Revision comparison data:
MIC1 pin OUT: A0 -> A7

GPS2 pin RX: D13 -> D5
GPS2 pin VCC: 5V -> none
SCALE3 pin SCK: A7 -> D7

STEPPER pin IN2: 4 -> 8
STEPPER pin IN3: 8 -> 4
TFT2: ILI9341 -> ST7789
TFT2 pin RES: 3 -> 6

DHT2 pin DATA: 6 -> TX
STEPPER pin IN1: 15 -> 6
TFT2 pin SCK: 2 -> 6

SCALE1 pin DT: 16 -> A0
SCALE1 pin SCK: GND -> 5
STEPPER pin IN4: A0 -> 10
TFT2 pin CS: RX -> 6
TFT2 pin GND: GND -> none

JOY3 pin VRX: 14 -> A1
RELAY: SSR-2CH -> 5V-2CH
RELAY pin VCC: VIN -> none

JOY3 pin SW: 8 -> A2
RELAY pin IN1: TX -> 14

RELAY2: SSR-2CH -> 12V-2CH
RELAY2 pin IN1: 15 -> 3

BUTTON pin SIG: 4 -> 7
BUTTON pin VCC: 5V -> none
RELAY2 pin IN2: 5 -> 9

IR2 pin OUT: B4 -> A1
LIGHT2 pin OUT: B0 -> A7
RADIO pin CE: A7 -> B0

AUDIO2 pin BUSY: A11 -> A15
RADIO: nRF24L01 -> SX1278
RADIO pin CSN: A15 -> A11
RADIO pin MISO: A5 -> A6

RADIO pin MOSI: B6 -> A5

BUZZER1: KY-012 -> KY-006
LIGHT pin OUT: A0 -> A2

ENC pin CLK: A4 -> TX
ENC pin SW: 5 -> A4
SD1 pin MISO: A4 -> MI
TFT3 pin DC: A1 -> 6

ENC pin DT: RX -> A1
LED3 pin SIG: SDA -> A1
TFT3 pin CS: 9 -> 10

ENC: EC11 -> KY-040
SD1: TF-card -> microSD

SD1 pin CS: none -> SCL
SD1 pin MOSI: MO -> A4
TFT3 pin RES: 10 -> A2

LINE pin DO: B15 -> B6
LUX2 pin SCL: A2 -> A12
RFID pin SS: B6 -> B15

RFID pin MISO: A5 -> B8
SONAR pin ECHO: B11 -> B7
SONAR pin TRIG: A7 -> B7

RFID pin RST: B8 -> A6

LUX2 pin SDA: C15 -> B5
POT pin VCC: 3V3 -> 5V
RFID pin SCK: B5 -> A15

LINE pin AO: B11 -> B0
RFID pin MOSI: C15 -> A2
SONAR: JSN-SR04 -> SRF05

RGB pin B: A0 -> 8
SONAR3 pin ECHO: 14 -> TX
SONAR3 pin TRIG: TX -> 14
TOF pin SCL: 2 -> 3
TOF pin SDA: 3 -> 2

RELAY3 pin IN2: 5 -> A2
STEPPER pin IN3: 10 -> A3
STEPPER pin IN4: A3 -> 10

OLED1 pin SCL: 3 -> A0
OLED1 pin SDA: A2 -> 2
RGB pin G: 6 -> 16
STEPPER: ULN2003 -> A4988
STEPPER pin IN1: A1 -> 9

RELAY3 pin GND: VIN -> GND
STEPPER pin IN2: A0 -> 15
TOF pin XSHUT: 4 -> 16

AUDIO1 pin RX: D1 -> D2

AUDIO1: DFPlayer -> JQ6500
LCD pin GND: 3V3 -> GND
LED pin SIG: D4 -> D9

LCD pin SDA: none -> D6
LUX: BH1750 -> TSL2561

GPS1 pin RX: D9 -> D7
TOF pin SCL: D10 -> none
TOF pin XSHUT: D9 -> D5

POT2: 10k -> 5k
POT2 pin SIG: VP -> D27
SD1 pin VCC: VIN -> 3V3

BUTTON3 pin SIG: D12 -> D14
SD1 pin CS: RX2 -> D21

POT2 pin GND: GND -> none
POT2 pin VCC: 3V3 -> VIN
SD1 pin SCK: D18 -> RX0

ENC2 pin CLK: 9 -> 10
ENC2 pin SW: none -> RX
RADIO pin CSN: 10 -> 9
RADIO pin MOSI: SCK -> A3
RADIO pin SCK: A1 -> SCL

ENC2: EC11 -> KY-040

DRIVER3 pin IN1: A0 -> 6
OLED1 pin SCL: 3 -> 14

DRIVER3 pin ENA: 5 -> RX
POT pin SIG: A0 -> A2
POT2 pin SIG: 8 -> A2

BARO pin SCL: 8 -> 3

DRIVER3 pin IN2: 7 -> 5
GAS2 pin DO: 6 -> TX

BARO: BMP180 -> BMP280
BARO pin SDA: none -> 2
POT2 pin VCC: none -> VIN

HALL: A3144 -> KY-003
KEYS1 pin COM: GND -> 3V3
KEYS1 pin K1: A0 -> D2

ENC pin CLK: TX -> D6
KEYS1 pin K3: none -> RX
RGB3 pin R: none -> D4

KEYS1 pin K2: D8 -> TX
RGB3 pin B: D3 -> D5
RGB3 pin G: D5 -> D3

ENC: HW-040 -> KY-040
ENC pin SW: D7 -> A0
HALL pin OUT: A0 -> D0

▶ ASSIGNED TASK:
Repeat, exactly as they stand above, the lines from the line with "RFID pin MOSI: C15 -> A2" to the line with "LCD pin SDA: none -> D6", both lines included.

▶ ANSWER BOX:
RFID pin MOSI: C15 -> A2
SONAR: JSN-SR04 -> SRF05

RGB pin B: A0 -> 8
SONAR3 pin ECHO: 14 -> TX
SONAR3 pin TRIG: TX -> 14
TOF pin SCL: 2 -> 3
TOF pin SDA: 3 -> 2

RELAY3 pin IN2: 5 -> A2
STEPPER pin IN3: 10 -> A3
STEPPER pin IN4: A3 -> 10

OLED1 pin SCL: 3 -> A0
OLED1 pin SDA: A2 -> 2
RGB pin G: 6 -> 16
STEPPER: ULN2003 -> A4988
STEPPER pin IN1: A1 -> 9

RELAY3 pin GND: VIN -> GND
STEPPER pin IN2: A0 -> 15
TOF pin XSHUT: 4 -> 16

AUDIO1 pin RX: D1 -> D2

AUDIO1: DFPlayer -> JQ6500
LCD pin GND: 3V3 -> GND
LED pin SIG: D4 -> D9

LCD pin SDA: none -> D6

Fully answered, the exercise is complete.